(Description of the task):
What you need to do is retype every entry exactly as written.

(Dataset content):
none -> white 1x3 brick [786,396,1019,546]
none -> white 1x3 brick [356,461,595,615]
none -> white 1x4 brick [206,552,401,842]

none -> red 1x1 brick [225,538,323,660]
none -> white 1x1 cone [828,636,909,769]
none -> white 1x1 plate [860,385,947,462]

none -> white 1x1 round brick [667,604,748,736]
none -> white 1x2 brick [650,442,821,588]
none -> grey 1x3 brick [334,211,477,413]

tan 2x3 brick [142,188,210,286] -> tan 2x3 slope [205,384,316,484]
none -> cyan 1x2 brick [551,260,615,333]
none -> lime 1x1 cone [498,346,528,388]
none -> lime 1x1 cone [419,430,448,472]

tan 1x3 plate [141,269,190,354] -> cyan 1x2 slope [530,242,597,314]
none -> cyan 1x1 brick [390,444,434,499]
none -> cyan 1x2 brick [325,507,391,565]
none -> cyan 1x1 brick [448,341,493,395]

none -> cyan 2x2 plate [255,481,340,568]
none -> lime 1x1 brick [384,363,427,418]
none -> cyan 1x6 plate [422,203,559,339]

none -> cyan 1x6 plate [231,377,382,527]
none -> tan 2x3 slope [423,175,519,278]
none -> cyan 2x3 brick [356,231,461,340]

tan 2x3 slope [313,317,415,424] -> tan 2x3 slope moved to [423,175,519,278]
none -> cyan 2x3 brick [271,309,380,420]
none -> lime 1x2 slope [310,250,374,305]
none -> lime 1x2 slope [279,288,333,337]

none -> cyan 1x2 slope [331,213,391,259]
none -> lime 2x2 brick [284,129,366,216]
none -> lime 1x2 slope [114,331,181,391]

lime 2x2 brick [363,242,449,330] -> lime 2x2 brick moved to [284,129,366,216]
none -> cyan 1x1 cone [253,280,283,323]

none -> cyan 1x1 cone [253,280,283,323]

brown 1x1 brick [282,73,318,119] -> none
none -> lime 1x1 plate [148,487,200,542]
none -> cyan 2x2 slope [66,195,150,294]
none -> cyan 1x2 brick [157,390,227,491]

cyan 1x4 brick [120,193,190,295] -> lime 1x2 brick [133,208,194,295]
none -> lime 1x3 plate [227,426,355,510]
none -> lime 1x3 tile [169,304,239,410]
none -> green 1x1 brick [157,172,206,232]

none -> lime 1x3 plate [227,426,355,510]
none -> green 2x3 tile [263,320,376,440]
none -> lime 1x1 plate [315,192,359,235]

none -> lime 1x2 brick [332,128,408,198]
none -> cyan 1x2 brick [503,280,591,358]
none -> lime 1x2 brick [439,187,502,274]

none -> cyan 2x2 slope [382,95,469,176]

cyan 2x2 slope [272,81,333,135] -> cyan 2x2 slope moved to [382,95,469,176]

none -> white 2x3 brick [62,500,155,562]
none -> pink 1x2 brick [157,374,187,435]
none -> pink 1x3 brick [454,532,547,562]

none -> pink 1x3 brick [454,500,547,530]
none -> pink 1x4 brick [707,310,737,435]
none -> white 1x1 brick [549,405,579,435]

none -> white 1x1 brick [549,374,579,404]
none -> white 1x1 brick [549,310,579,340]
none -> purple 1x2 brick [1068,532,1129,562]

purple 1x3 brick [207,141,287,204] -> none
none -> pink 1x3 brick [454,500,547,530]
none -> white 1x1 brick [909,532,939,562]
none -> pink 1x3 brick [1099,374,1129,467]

(Solution):
none -> white 1x3 brick [786,396,1019,546]
none -> white 1x3 brick [356,461,595,615]
none -> white 1x4 brick [206,552,401,842]

none -> red 1x1 brick [225,538,323,660]
none -> white 1x1 cone [828,636,909,769]
none -> white 1x1 plate [860,385,947,462]

none -> white 1x1 round brick [667,604,748,736]
none -> white 1x2 brick [650,442,821,588]
none -> grey 1x3 brick [334,211,477,413]

tan 2x3 brick [142,188,210,286] -> tan 2x3 slope [205,384,316,484]
none -> cyan 1x2 brick [551,260,615,333]
none -> lime 1x1 cone [498,346,528,388]
none -> lime 1x1 cone [419,430,448,472]

tan 1x3 plate [141,269,190,354] -> cyan 1x2 slope [530,242,597,314]
none -> cyan 1x1 brick [390,444,434,499]
none -> cyan 1x2 brick [325,507,391,565]
none -> cyan 1x1 brick [448,341,493,395]

none -> cyan 2x2 plate [255,481,340,568]
none -> lime 1x1 brick [384,363,427,418]
none -> cyan 1x6 plate [422,203,559,339]

none -> cyan 1x6 plate [231,377,382,527]
none -> tan 2x3 slope [423,175,519,278]
none -> cyan 2x3 brick [356,231,461,340]

tan 2x3 slope [313,317,415,424] -> tan 2x3 slope moved to [423,175,519,278]
none -> cyan 2x3 brick [271,309,380,420]
none -> lime 1x2 slope [310,250,374,305]
none -> lime 1x2 slope [279,288,333,337]

none -> cyan 1x2 slope [331,213,391,259]
none -> lime 2x2 brick [284,129,366,216]
none -> lime 1x2 slope [114,331,181,391]

lime 2x2 brick [363,242,449,330] -> lime 2x2 brick moved to [284,129,366,216]
none -> cyan 1x1 cone [253,280,283,323]

none -> cyan 1x1 cone [253,280,283,323]

brown 1x1 brick [282,73,318,119] -> none
none -> lime 1x1 plate [148,487,200,542]
none -> cyan 2x2 slope [66,195,150,294]
none -> cyan 1x2 brick [157,390,227,491]

cyan 1x4 brick [120,193,190,295] -> lime 1x2 brick [133,208,194,295]
none -> lime 1x3 plate [227,426,355,510]
none -> lime 1x3 tile [169,304,239,410]
none -> green 1x1 brick [157,172,206,232]

none -> lime 1x3 plate [227,426,355,510]
none -> green 2x3 tile [263,320,376,440]
none -> lime 1x1 plate [315,192,359,235]

none -> lime 1x2 brick [332,128,408,198]
none -> cyan 1x2 brick [503,280,591,358]
none -> lime 1x2 brick [439,187,502,274]

none -> cyan 2x2 slope [382,95,469,176]

cyan 2x2 slope [272,81,333,135] -> cyan 2x2 slope moved to [382,95,469,176]

none -> white 2x3 brick [62,500,155,562]
none -> pink 1x2 brick [157,374,187,435]
none -> pink 1x3 brick [454,532,547,562]

none -> pink 1x3 brick [454,500,547,530]
none -> pink 1x4 brick [707,310,737,435]
none -> white 1x1 brick [549,405,579,435]

none -> white 1x1 brick [549,374,579,404]
none -> white 1x1 brick [549,310,579,340]
none -> purple 1x2 brick [1068,532,1129,562]

purple 1x3 brick [207,141,287,204] -> none
none -> pink 1x3 brick [454,500,547,530]
none -> white 1x1 brick [909,532,939,562]
none -> pink 1x3 brick [1099,374,1129,467]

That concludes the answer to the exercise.